Request: Return the data below unchanged. Drop any pictures.

========================================================================

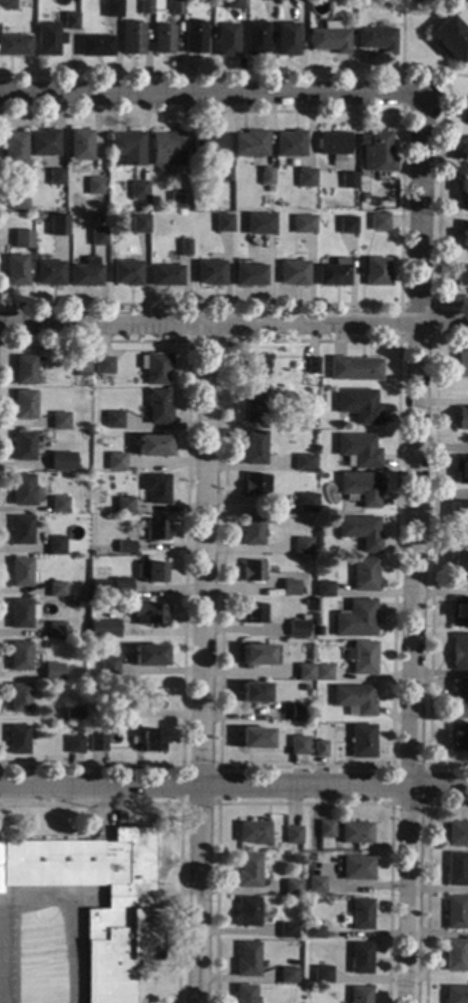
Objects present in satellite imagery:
building: (266, 0)
building: (233, 4)
building: (8, 5)
building: (145, 7)
building: (175, 8)
building: (112, 9)
building: (70, 21)
road: (401, 35)
building: (132, 38)
building: (193, 38)
building: (328, 38)
building: (162, 39)
building: (255, 39)
building: (286, 39)
building: (450, 39)
building: (49, 40)
building: (226, 40)
building: (377, 40)
building: (14, 46)
building: (95, 47)
road: (446, 70)
road: (200, 74)
road: (444, 74)
road: (401, 91)
road: (210, 93)
building: (467, 121)
building: (362, 140)
building: (43, 143)
building: (208, 144)
building: (250, 144)
building: (289, 144)
building: (80, 146)
building: (126, 146)
building: (333, 146)
building: (14, 149)
building: (166, 149)
building: (462, 149)
building: (378, 153)
building: (225, 173)
building: (55, 177)
building: (266, 177)
building: (304, 178)
building: (348, 180)
road: (437, 183)
building: (95, 186)
building: (269, 189)
building: (138, 191)
building: (463, 194)
building: (363, 196)
building: (180, 199)
building: (18, 200)
road: (400, 207)
building: (99, 220)
building: (378, 223)
building: (139, 224)
building: (222, 224)
building: (264, 225)
building: (303, 225)
building: (347, 225)
building: (27, 230)
building: (58, 234)
building: (462, 236)
building: (97, 237)
building: (22, 243)
building: (184, 248)
building: (15, 270)
building: (293, 272)
building: (374, 272)
building: (85, 273)
building: (125, 273)
building: (209, 273)
building: (333, 273)
building: (48, 274)
building: (461, 275)
building: (165, 276)
building: (248, 276)
road: (435, 304)
road: (234, 324)
road: (206, 342)
building: (256, 364)
building: (461, 364)
building: (103, 365)
building: (311, 365)
building: (81, 367)
building: (154, 368)
building: (354, 369)
building: (24, 371)
building: (87, 384)
building: (24, 405)
building: (254, 405)
building: (358, 406)
building: (157, 407)
building: (461, 419)
building: (112, 420)
building: (304, 420)
building: (59, 421)
building: (152, 446)
building: (23, 447)
building: (255, 449)
building: (357, 451)
building: (115, 462)
building: (51, 463)
building: (304, 463)
building: (460, 469)
building: (253, 484)
building: (156, 488)
building: (359, 488)
building: (25, 491)
building: (304, 502)
building: (58, 505)
building: (123, 506)
building: (248, 508)
building: (460, 515)
building: (21, 530)
building: (156, 530)
building: (252, 530)
building: (360, 531)
building: (55, 546)
building: (302, 546)
building: (125, 547)
building: (319, 549)
road: (415, 550)
road: (184, 551)
road: (431, 557)
building: (459, 564)
building: (151, 572)
building: (252, 572)
building: (21, 573)
building: (364, 574)
building: (121, 587)
building: (290, 587)
building: (100, 588)
building: (56, 589)
building: (323, 589)
building: (252, 613)
building: (459, 613)
building: (22, 614)
building: (148, 615)
building: (356, 619)
building: (105, 629)
building: (297, 629)
building: (56, 631)
building: (318, 631)
building: (459, 652)
building: (19, 656)
building: (149, 656)
building: (255, 656)
building: (361, 657)
road: (202, 664)
building: (108, 668)
building: (304, 673)
building: (323, 673)
building: (47, 674)
building: (302, 689)
building: (253, 693)
building: (19, 698)
building: (152, 699)
building: (353, 700)
building: (458, 700)
building: (121, 713)
building: (298, 713)
building: (73, 715)
building: (254, 739)
building: (458, 739)
building: (18, 740)
building: (151, 741)
building: (362, 741)
building: (97, 743)
building: (75, 745)
building: (298, 746)
building: (320, 749)
road: (217, 767)
road: (218, 767)
road: (233, 787)
road: (390, 803)
road: (303, 804)
road: (179, 813)
building: (325, 829)
building: (253, 833)
building: (355, 833)
building: (457, 835)
building: (293, 836)
building: (356, 869)
building: (455, 870)
building: (248, 871)
road: (425, 883)
building: (315, 886)
building: (292, 887)
road: (107, 897)
road: (165, 903)
building: (247, 912)
building: (455, 912)
building: (360, 915)
building: (287, 930)
building: (314, 933)
building: (122, 935)
building: (454, 956)
building: (360, 958)
building: (246, 960)
road: (155, 963)
building: (286, 975)
building: (322, 975)
building: (244, 994)
building: (359, 995)
building: (456, 995)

========================================================================

Final answer:
Objects present in satellite imagery:
building: (266, 0)
building: (233, 4)
building: (8, 5)
building: (145, 7)
building: (175, 8)
building: (112, 9)
building: (70, 21)
road: (401, 35)
building: (132, 38)
building: (193, 38)
building: (328, 38)
building: (162, 39)
building: (255, 39)
building: (286, 39)
building: (450, 39)
building: (49, 40)
building: (226, 40)
building: (377, 40)
building: (14, 46)
building: (95, 47)
road: (446, 70)
road: (200, 74)
road: (444, 74)
road: (401, 91)
road: (210, 93)
building: (467, 121)
building: (362, 140)
building: (43, 143)
building: (208, 144)
building: (250, 144)
building: (289, 144)
building: (80, 146)
building: (126, 146)
building: (333, 146)
building: (14, 149)
building: (166, 149)
building: (462, 149)
building: (378, 153)
building: (225, 173)
building: (55, 177)
building: (266, 177)
building: (304, 178)
building: (348, 180)
road: (437, 183)
building: (95, 186)
building: (269, 189)
building: (138, 191)
building: (463, 194)
building: (363, 196)
building: (180, 199)
building: (18, 200)
road: (400, 207)
building: (99, 220)
building: (378, 223)
building: (139, 224)
building: (222, 224)
building: (264, 225)
building: (303, 225)
building: (347, 225)
building: (27, 230)
building: (58, 234)
building: (462, 236)
building: (97, 237)
building: (22, 243)
building: (184, 248)
building: (15, 270)
building: (293, 272)
building: (374, 272)
building: (85, 273)
building: (125, 273)
building: (209, 273)
building: (333, 273)
building: (48, 274)
building: (461, 275)
building: (165, 276)
building: (248, 276)
road: (435, 304)
road: (234, 324)
road: (206, 342)
building: (256, 364)
building: (461, 364)
building: (103, 365)
building: (311, 365)
building: (81, 367)
building: (154, 368)
building: (354, 369)
building: (24, 371)
building: (87, 384)
building: (24, 405)
building: (254, 405)
building: (358, 406)
building: (157, 407)
building: (461, 419)
building: (112, 420)
building: (304, 420)
building: (59, 421)
building: (152, 446)
building: (23, 447)
building: (255, 449)
building: (357, 451)
building: (115, 462)
building: (51, 463)
building: (304, 463)
building: (460, 469)
building: (253, 484)
building: (156, 488)
building: (359, 488)
building: (25, 491)
building: (304, 502)
building: (58, 505)
building: (123, 506)
building: (248, 508)
building: (460, 515)
building: (21, 530)
building: (156, 530)
building: (252, 530)
building: (360, 531)
building: (55, 546)
building: (302, 546)
building: (125, 547)
building: (319, 549)
road: (415, 550)
road: (184, 551)
road: (431, 557)
building: (459, 564)
building: (151, 572)
building: (252, 572)
building: (21, 573)
building: (364, 574)
building: (121, 587)
building: (290, 587)
building: (100, 588)
building: (56, 589)
building: (323, 589)
building: (252, 613)
building: (459, 613)
building: (22, 614)
building: (148, 615)
building: (356, 619)
building: (105, 629)
building: (297, 629)
building: (56, 631)
building: (318, 631)
building: (459, 652)
building: (19, 656)
building: (149, 656)
building: (255, 656)
building: (361, 657)
road: (202, 664)
building: (108, 668)
building: (304, 673)
building: (323, 673)
building: (47, 674)
building: (302, 689)
building: (253, 693)
building: (19, 698)
building: (152, 699)
building: (353, 700)
building: (458, 700)
building: (121, 713)
building: (298, 713)
building: (73, 715)
building: (254, 739)
building: (458, 739)
building: (18, 740)
building: (151, 741)
building: (362, 741)
building: (97, 743)
building: (75, 745)
building: (298, 746)
building: (320, 749)
road: (217, 767)
road: (218, 767)
road: (233, 787)
road: (390, 803)
road: (303, 804)
road: (179, 813)
building: (325, 829)
building: (253, 833)
building: (355, 833)
building: (457, 835)
building: (293, 836)
building: (356, 869)
building: (455, 870)
building: (248, 871)
road: (425, 883)
building: (315, 886)
building: (292, 887)
road: (107, 897)
road: (165, 903)
building: (247, 912)
building: (455, 912)
building: (360, 915)
building: (287, 930)
building: (314, 933)
building: (122, 935)
building: (454, 956)
building: (360, 958)
building: (246, 960)
road: (155, 963)
building: (286, 975)
building: (322, 975)
building: (244, 994)
building: (359, 995)
building: (456, 995)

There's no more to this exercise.